TASK REQUIREMENTS: Could you find every line in the entries below that holds the word "wiper" and copy it?

-------- DATA RECORDS --------

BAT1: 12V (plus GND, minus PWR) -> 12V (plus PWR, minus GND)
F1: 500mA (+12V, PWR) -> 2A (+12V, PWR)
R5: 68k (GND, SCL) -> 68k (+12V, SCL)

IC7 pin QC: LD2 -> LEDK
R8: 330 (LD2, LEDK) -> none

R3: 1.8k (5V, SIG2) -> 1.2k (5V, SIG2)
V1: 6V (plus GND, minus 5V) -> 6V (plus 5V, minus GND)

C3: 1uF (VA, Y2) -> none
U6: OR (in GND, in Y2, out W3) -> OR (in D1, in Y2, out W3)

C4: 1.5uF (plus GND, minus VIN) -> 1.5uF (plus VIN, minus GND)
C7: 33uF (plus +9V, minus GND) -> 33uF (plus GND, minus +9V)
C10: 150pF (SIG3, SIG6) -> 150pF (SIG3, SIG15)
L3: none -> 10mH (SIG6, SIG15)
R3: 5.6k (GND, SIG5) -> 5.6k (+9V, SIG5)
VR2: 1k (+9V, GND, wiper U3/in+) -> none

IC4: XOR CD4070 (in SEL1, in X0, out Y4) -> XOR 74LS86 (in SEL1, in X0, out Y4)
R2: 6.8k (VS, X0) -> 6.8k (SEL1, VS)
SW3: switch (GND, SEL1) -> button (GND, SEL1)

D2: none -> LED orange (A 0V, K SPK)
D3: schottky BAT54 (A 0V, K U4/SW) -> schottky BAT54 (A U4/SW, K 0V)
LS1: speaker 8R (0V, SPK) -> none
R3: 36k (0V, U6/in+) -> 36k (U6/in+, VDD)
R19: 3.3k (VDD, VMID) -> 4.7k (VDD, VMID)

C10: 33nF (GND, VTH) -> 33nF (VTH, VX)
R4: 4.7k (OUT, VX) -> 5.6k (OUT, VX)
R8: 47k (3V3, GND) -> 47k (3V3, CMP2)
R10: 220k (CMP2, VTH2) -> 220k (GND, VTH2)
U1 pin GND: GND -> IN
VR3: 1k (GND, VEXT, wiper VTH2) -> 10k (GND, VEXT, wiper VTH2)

--------

WRITTEN RESPONSE:
VR2: 1k (+9V, GND, wiper U3/in+) -> none
VR3: 1k (GND, VEXT, wiper VTH2) -> 10k (GND, VEXT, wiper VTH2)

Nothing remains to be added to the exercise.